TASK BRIEF ->
Quote the data exactly, first line to the line containing "brown capsule [457,292,493,328]", with no pictures.

Records excerpted from a collection
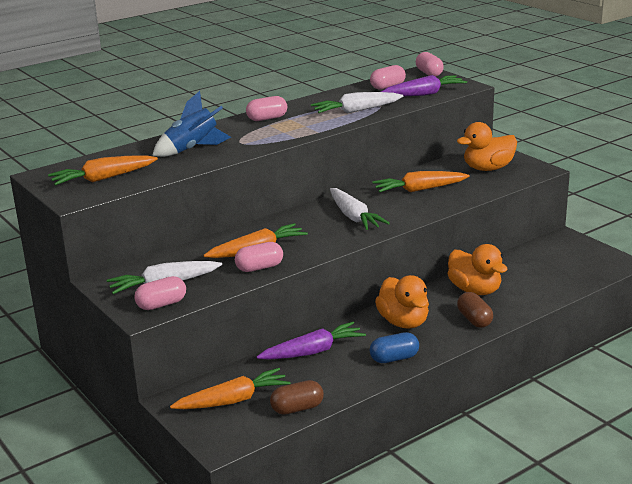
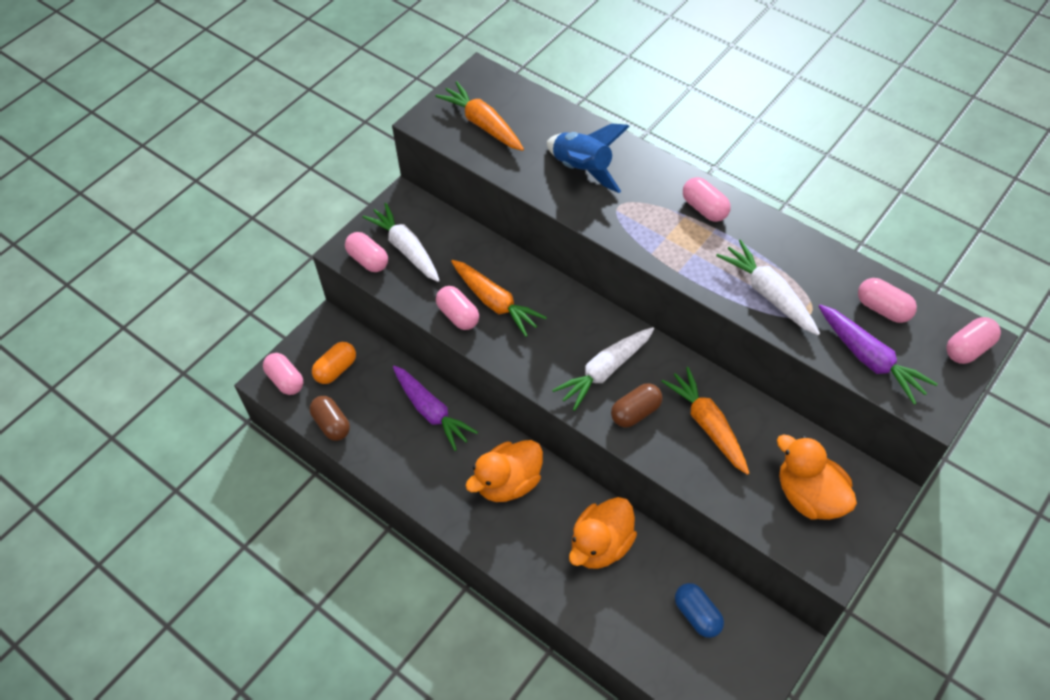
camera: 75 degrees right, 30 degrees up
orange carrot [170,368,291,409] -> orange capsule [312,342,356,384]
blue capsule [370,332,419,363] -> blue capsule moved to [675,583,724,638]
brown capsule [457,292,493,328] -> brown capsule moved to [611,383,663,428]
none -> pink capsule [263,353,304,395]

SOLUTION ->
camera: 75 degrees right, 30 degrees up
orange carrot [170,368,291,409] -> orange capsule [312,342,356,384]
blue capsule [370,332,419,363] -> blue capsule moved to [675,583,724,638]
brown capsule [457,292,493,328] -> brown capsule moved to [611,383,663,428]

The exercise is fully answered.